In the listing below, start your output at the line with "(327, 155) = (585, 205): none" and end it after the line with "(436, 99) = (800, 233): yellow", copying every line exactly.

*** Given records Section Begins ***

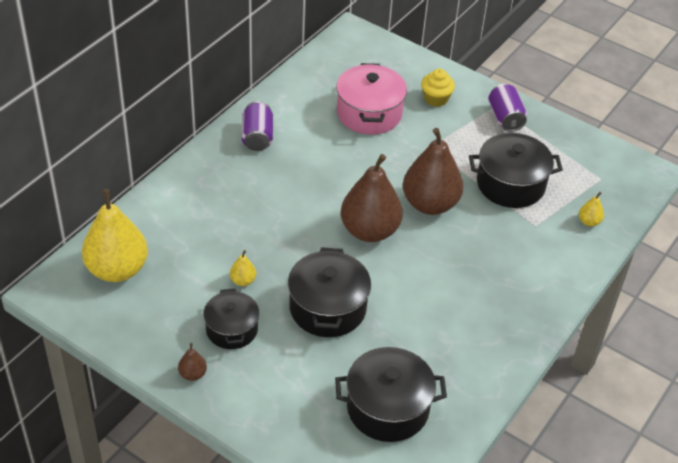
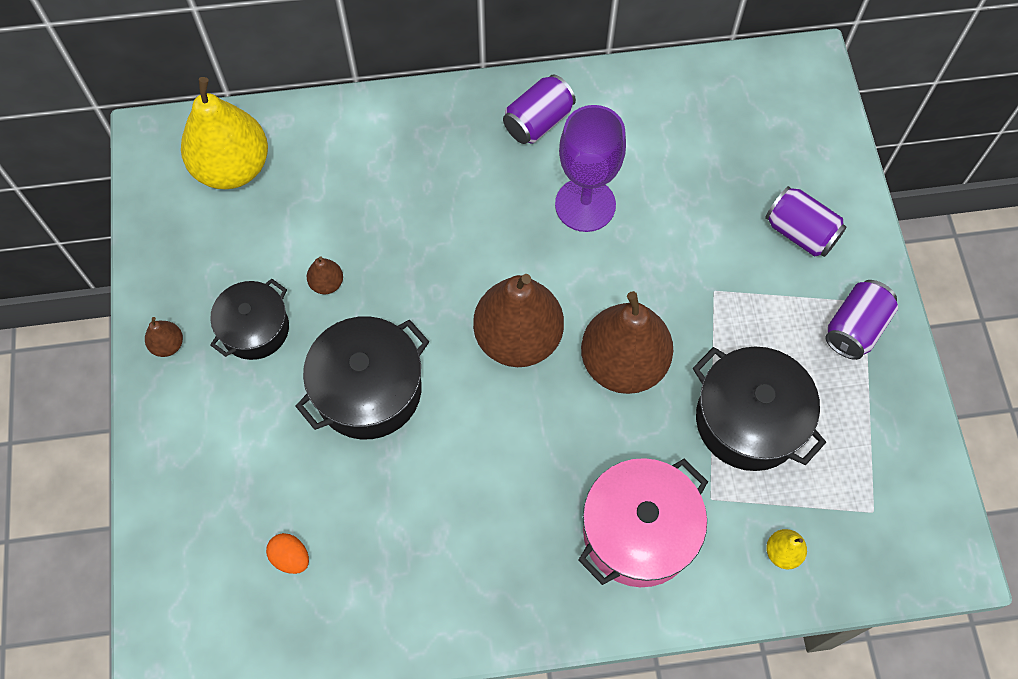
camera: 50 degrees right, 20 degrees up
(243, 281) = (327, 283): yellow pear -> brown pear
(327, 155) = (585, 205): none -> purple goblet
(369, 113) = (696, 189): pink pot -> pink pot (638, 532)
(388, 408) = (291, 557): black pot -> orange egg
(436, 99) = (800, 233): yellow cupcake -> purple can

*** Given records Section Ends ***
*** Given records Section Begins ***

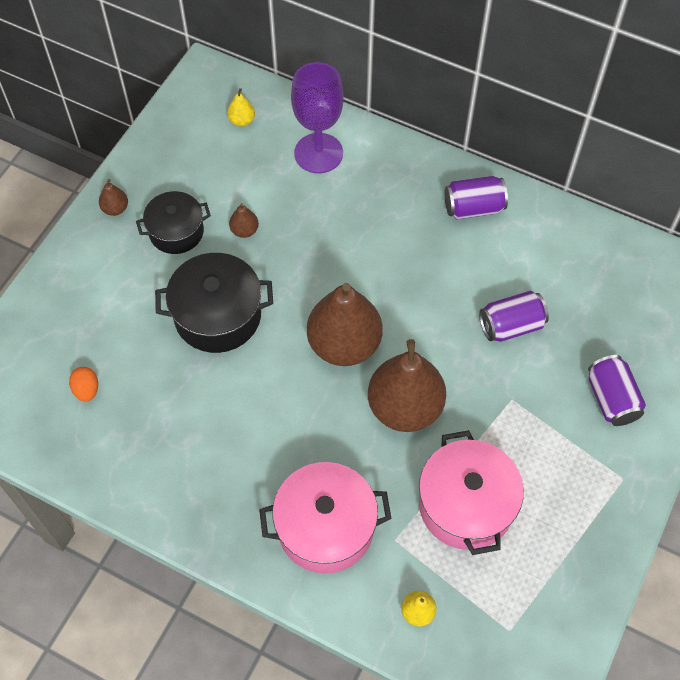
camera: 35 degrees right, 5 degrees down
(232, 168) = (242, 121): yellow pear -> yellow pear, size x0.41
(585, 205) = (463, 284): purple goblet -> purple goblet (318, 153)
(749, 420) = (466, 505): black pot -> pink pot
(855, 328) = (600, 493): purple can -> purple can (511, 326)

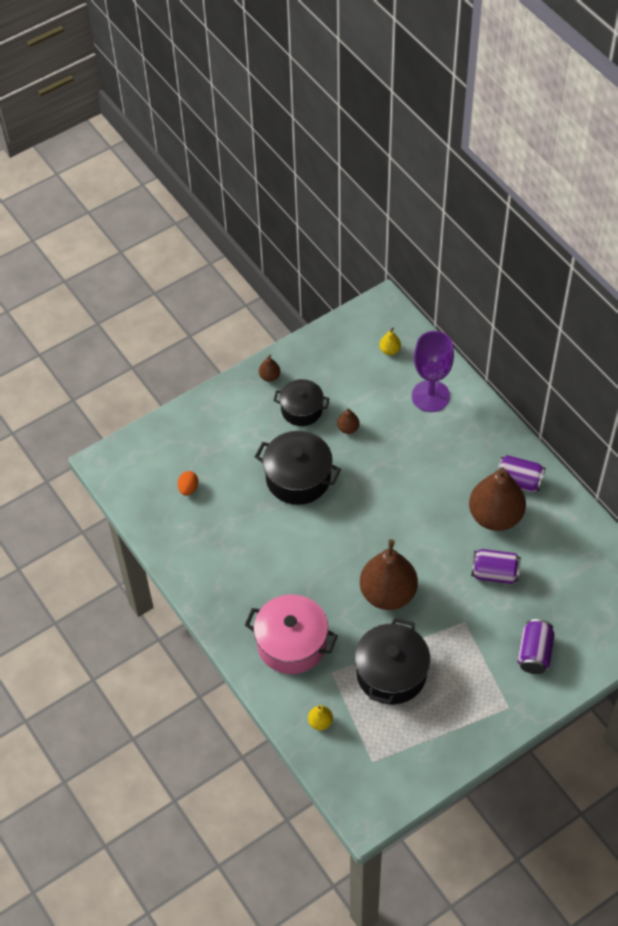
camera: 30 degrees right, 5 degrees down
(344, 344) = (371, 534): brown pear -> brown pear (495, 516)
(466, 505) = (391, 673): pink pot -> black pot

*** Given records Section Ends ***

▶ **Task result**
(327, 155) = (585, 205): none -> purple goblet
(369, 113) = (696, 189): pink pot -> pink pot (638, 532)
(388, 408) = (291, 557): black pot -> orange egg
(436, 99) = (800, 233): yellow cupcake -> purple can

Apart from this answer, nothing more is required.